> **EXERCISE DESCRIPTION**: Where a picture appears, leave it out, and print the rest of the records as they are.

> **RECORDS FOR THE TASK**:
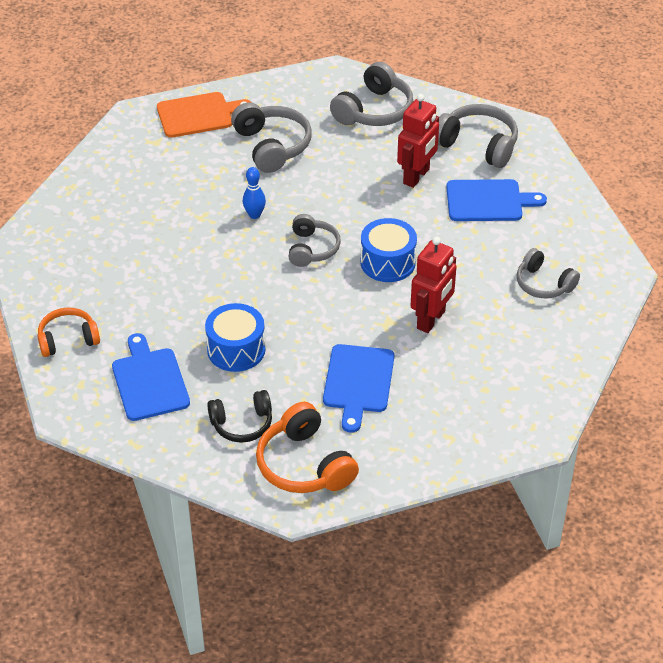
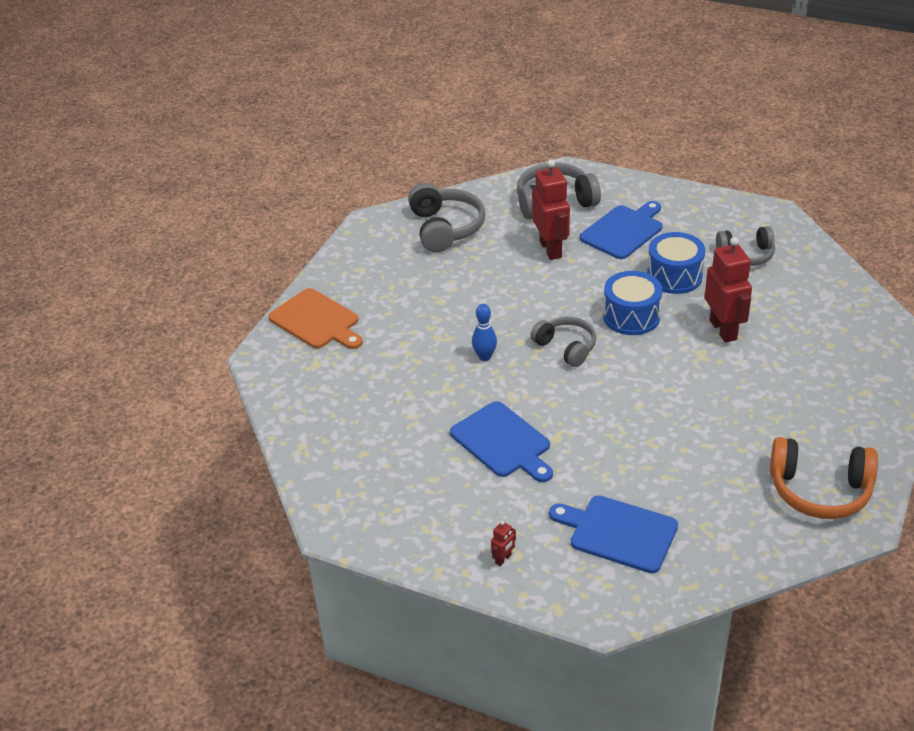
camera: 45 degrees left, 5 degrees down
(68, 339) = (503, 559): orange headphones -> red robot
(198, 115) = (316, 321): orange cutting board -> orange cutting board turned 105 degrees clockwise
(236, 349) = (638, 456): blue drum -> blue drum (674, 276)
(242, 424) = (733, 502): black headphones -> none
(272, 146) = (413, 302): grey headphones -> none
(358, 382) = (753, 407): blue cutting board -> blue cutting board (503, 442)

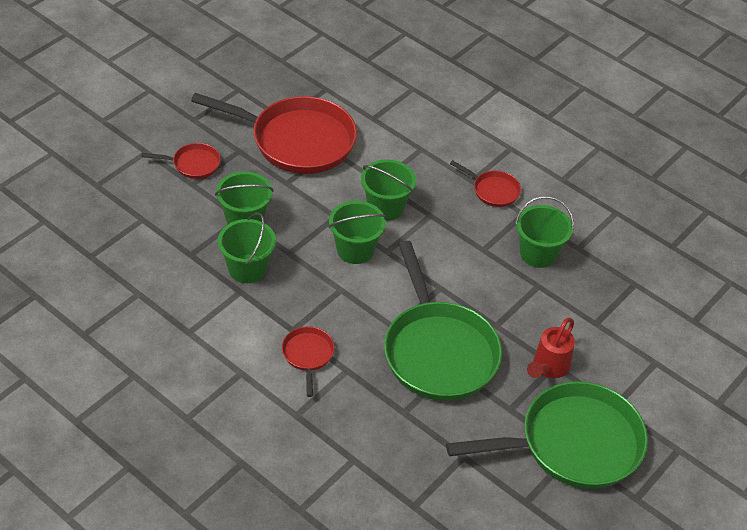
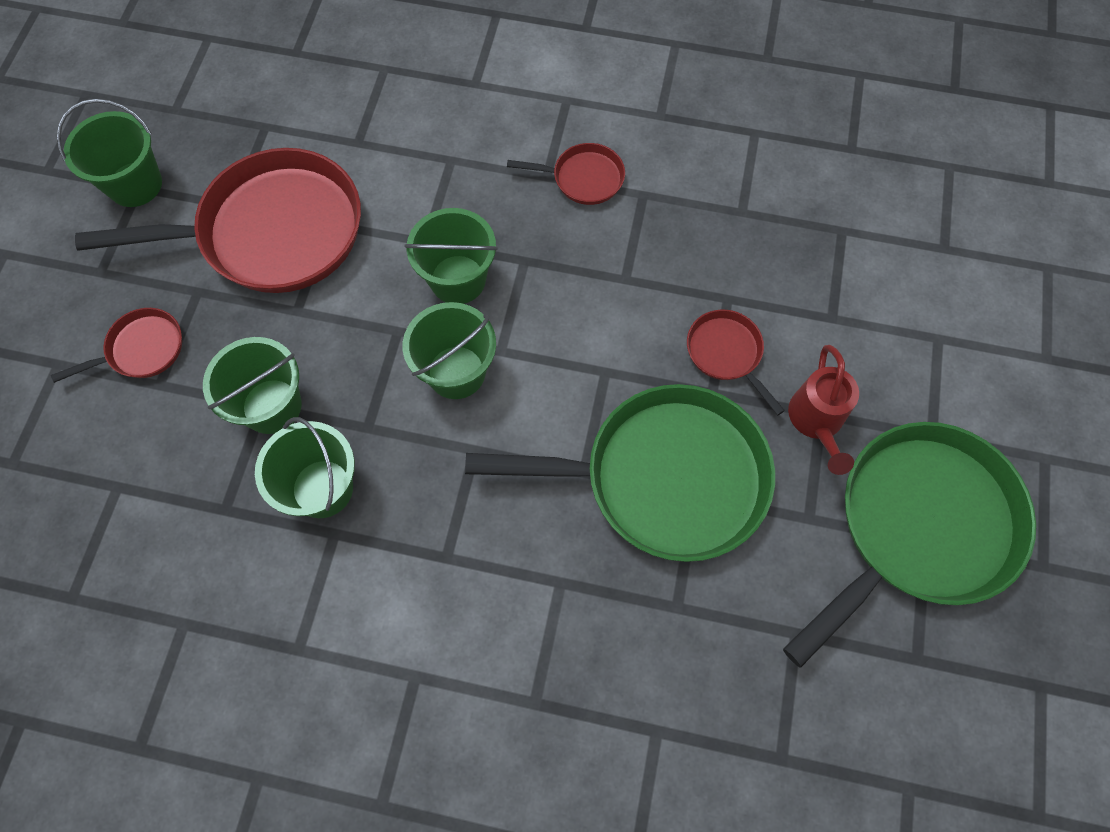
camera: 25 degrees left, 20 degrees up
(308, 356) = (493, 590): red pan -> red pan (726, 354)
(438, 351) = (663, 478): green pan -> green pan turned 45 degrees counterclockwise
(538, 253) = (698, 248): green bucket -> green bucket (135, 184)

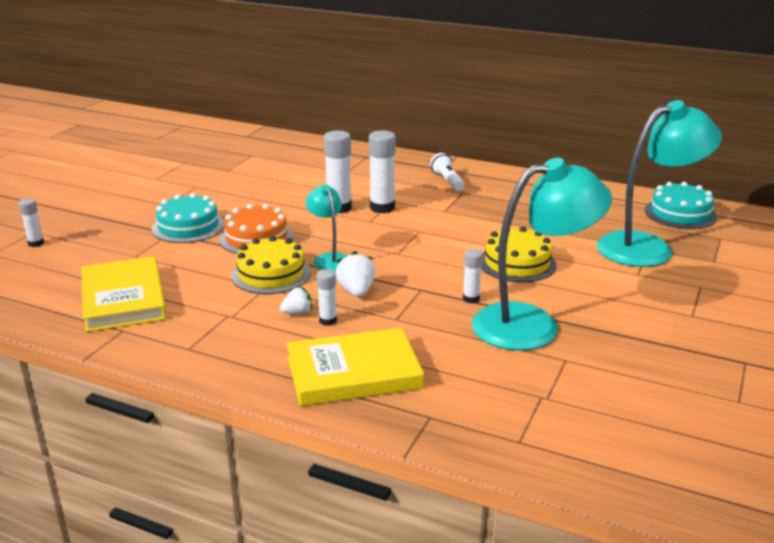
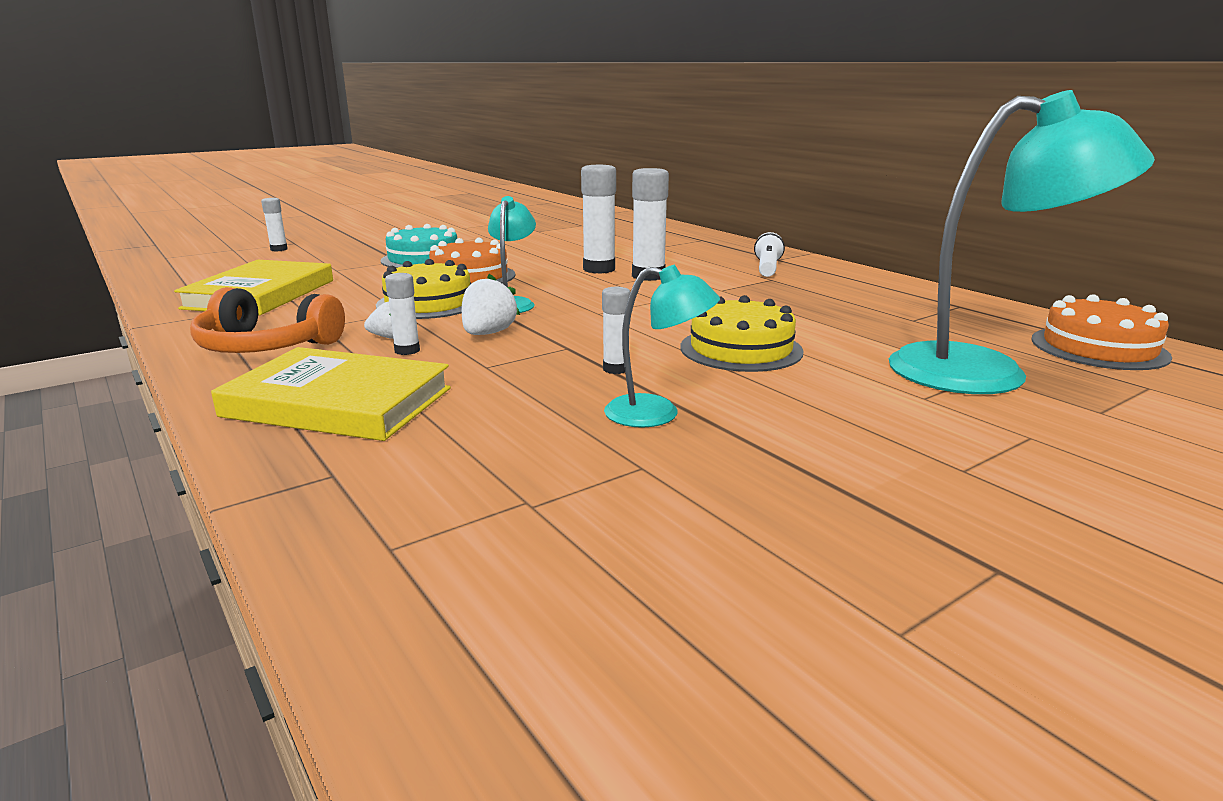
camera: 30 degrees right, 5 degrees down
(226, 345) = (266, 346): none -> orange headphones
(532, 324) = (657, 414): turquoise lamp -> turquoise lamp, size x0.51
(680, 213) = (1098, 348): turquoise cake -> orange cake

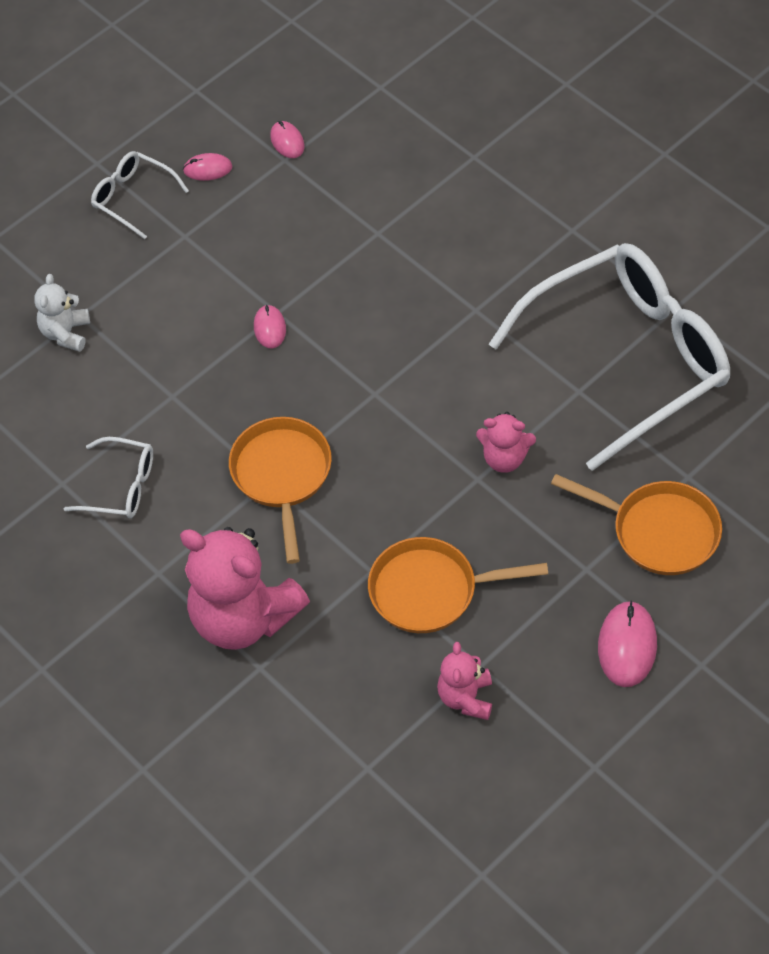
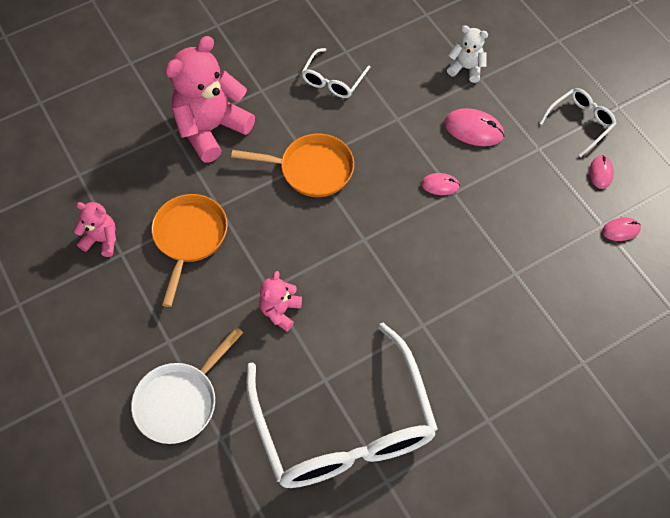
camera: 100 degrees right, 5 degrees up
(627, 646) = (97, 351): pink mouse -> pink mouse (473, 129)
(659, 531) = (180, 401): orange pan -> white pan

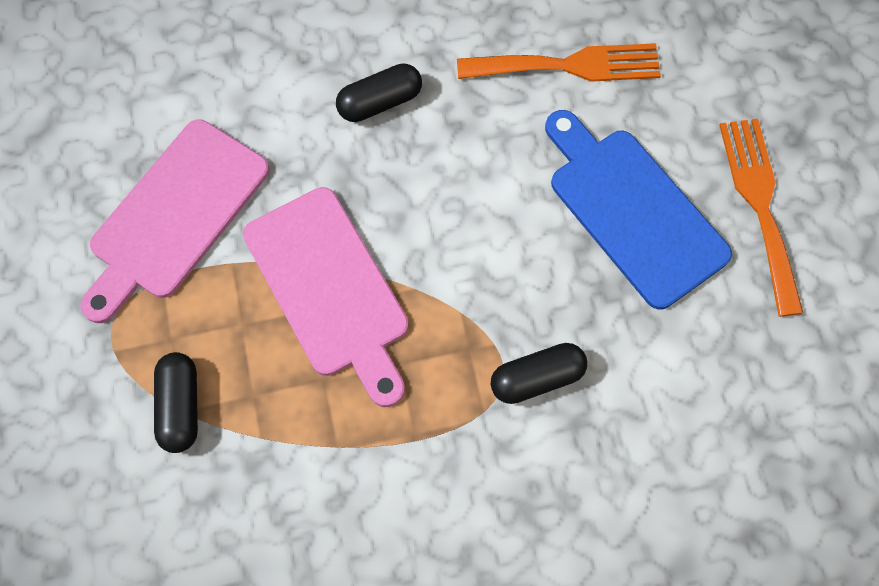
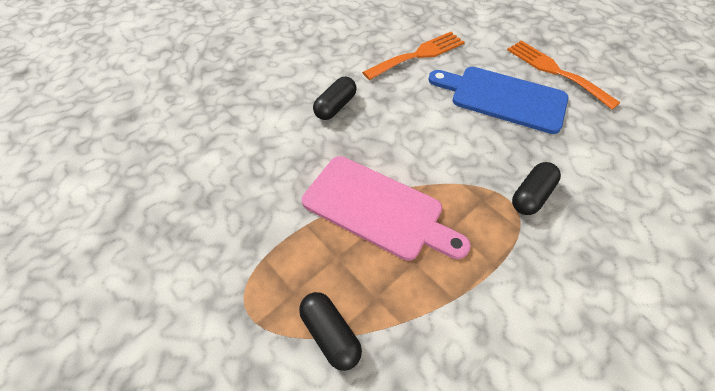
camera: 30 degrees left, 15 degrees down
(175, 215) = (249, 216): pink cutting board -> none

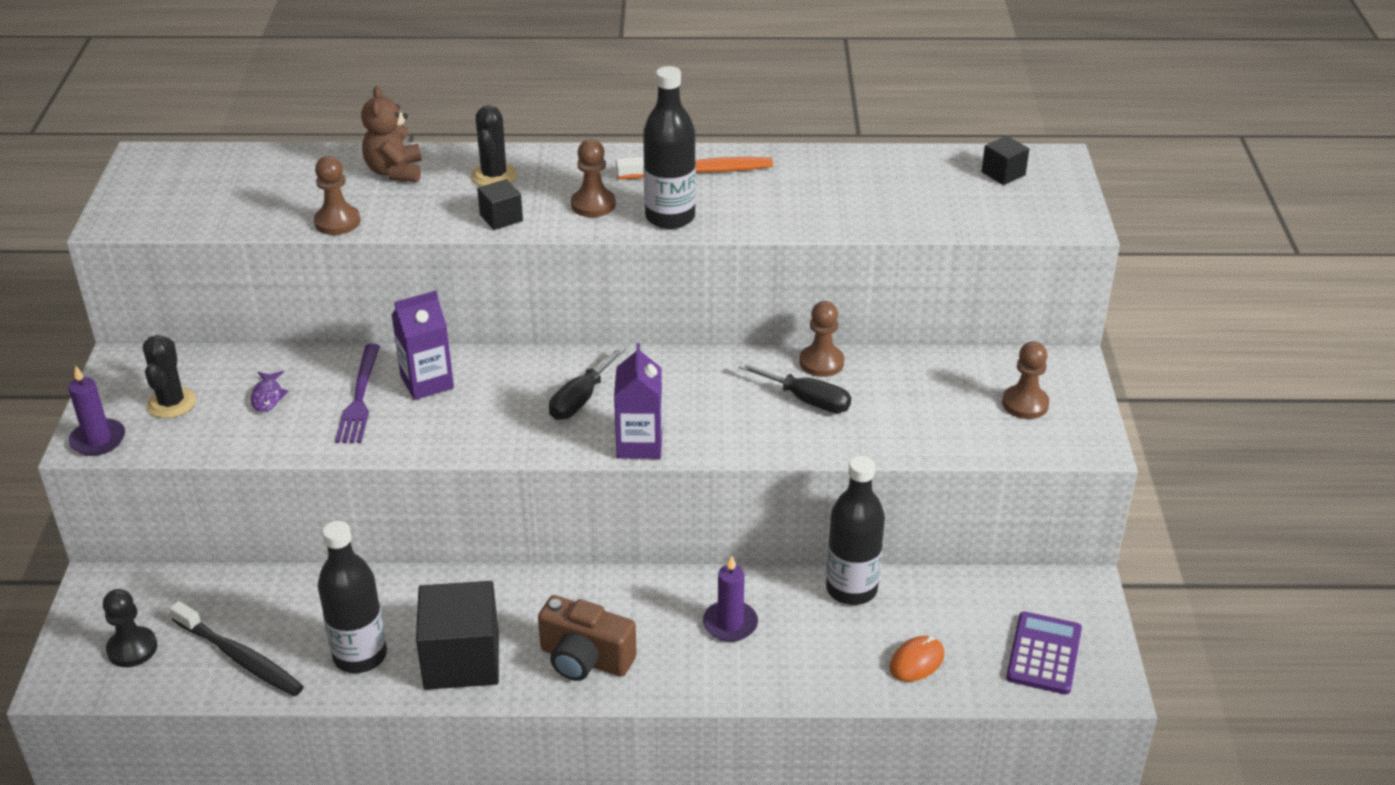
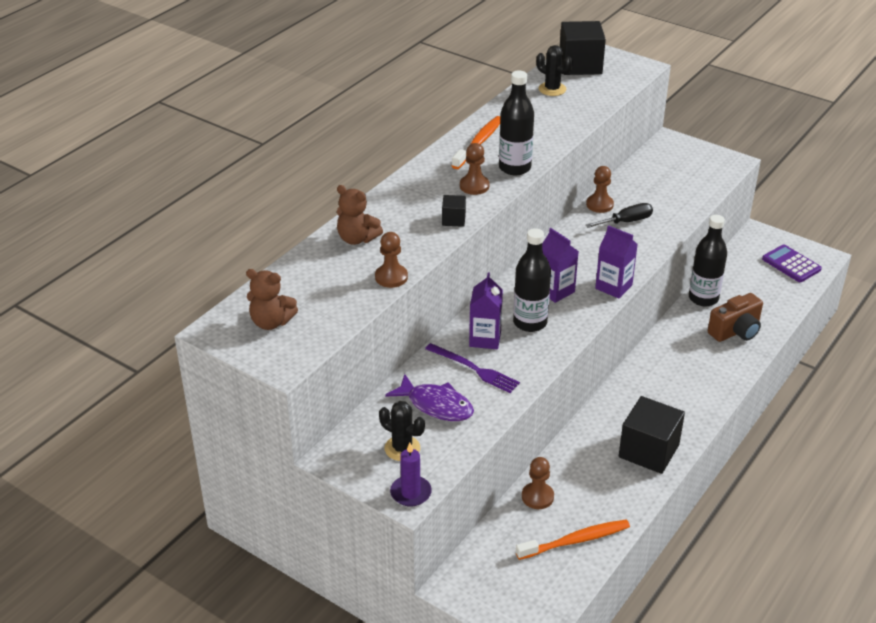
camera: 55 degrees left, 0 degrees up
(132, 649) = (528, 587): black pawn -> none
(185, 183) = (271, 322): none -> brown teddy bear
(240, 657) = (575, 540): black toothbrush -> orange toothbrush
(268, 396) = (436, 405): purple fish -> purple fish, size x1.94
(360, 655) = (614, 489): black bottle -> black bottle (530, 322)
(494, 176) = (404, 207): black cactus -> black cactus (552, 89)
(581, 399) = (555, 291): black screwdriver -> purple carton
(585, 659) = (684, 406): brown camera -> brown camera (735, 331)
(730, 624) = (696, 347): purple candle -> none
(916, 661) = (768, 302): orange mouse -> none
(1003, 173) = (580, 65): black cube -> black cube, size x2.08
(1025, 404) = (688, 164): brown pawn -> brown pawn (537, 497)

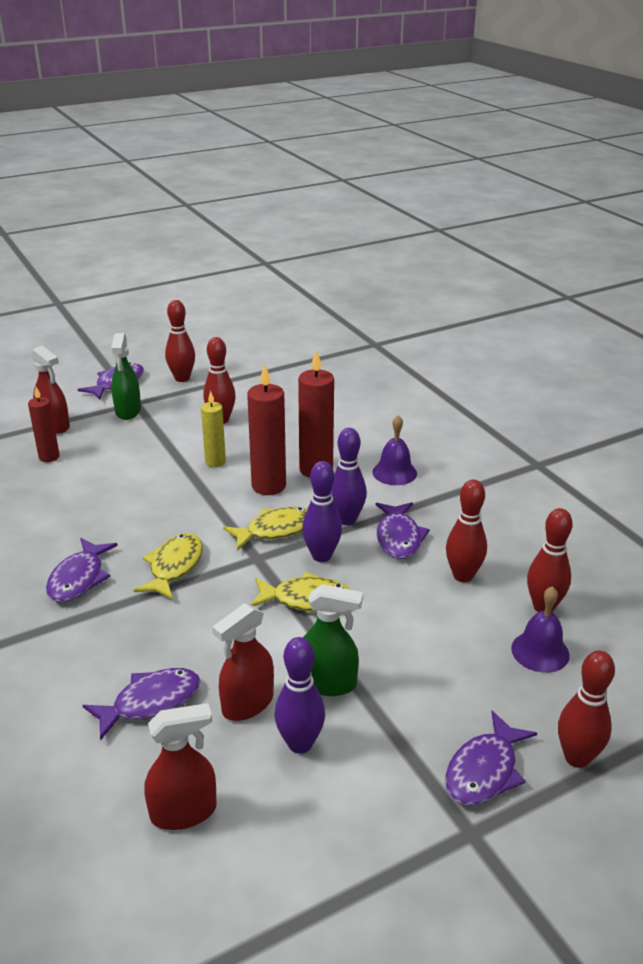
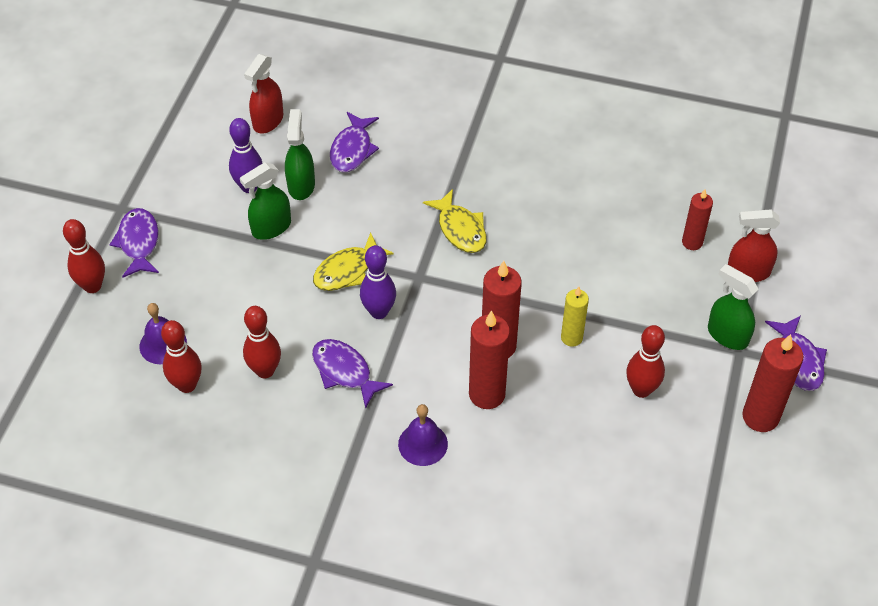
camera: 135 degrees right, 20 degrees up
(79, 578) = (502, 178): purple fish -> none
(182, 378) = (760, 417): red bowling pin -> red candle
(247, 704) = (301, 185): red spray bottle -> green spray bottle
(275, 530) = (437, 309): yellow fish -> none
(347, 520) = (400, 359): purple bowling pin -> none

> **TASK SOLUTION**:
camera: 45 degrees left, 5 degrees down
(68, 339) = (503, 559): orange headphones -> red robot
(198, 115) = (316, 321): orange cutting board -> orange cutting board turned 105 degrees clockwise
(236, 349) = (638, 456): blue drum -> blue drum (674, 276)
(242, 424) = (733, 502): black headphones -> none
(272, 146) = (413, 302): grey headphones -> none
(358, 382) = (753, 407): blue cutting board -> blue cutting board (503, 442)

camera: 25 degrees left, 20 degrees up
(308, 356) = (493, 590): red pan -> red pan (726, 354)
(438, 351) = (663, 478): green pan -> green pan turned 45 degrees counterclockwise
(538, 253) = (698, 248): green bucket -> green bucket (135, 184)

camera: 30 degrees right, 5 degrees down
(226, 345) = (266, 346): none -> orange headphones
(532, 324) = (657, 414): turquoise lamp -> turquoise lamp, size x0.51
(680, 213) = (1098, 348): turquoise cake -> orange cake

camera: 100 degrees right, 5 degrees up
(627, 646) = (97, 351): pink mouse -> pink mouse (473, 129)
(659, 531) = (180, 401): orange pan -> white pan

camera: 30 degrees left, 15 degrees down
(175, 215) = (249, 216): pink cutting board -> none

camera: 55 degrees left, 0 degrees up
(132, 649) = (528, 587): black pawn -> none
(185, 183) = (271, 322): none -> brown teddy bear
(240, 657) = (575, 540): black toothbrush -> orange toothbrush
(268, 396) = (436, 405): purple fish -> purple fish, size x1.94
(360, 655) = (614, 489): black bottle -> black bottle (530, 322)
(494, 176) = (404, 207): black cactus -> black cactus (552, 89)
(581, 399) = (555, 291): black screwdriver -> purple carton
(585, 659) = (684, 406): brown camera -> brown camera (735, 331)
(730, 624) = (696, 347): purple candle -> none
(916, 661) = (768, 302): orange mouse -> none
(1003, 173) = (580, 65): black cube -> black cube, size x2.08
(1025, 404) = (688, 164): brown pawn -> brown pawn (537, 497)

camera: 135 degrees right, 20 degrees up
(79, 578) = (502, 178): purple fish -> none
(182, 378) = (760, 417): red bowling pin -> red candle
(247, 704) = (301, 185): red spray bottle -> green spray bottle
(275, 530) = (437, 309): yellow fish -> none
(347, 520) = (400, 359): purple bowling pin -> none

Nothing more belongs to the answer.